DATA SHOWN: Begin

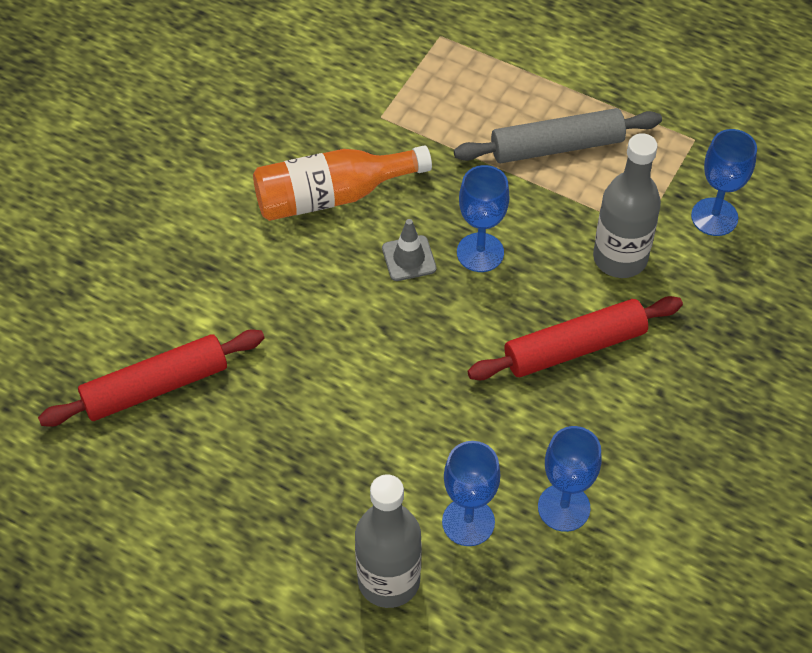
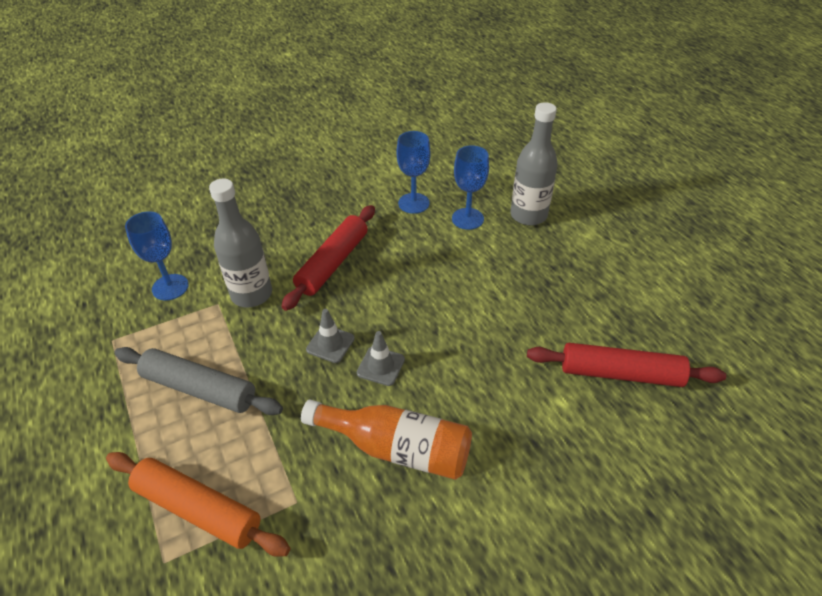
camera: 145 degrees left, 10 degrees down
blue goblet [457,165,509,272] -> grey traffic cone [306,309,355,363]
red rolling pin [468,296,683,380] -> red rolling pin turned 75 degrees counterclockwise [281,205,375,311]
none -> orange rolling pin [106,452,290,557]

DATA SHOWN: End

Repeat the material line for line. Pictures stay out of the copy.

• _SOLVED PROBLEM_
camera: 145 degrees left, 10 degrees down
blue goblet [457,165,509,272] -> grey traffic cone [306,309,355,363]
red rolling pin [468,296,683,380] -> red rolling pin turned 75 degrees counterclockwise [281,205,375,311]
none -> orange rolling pin [106,452,290,557]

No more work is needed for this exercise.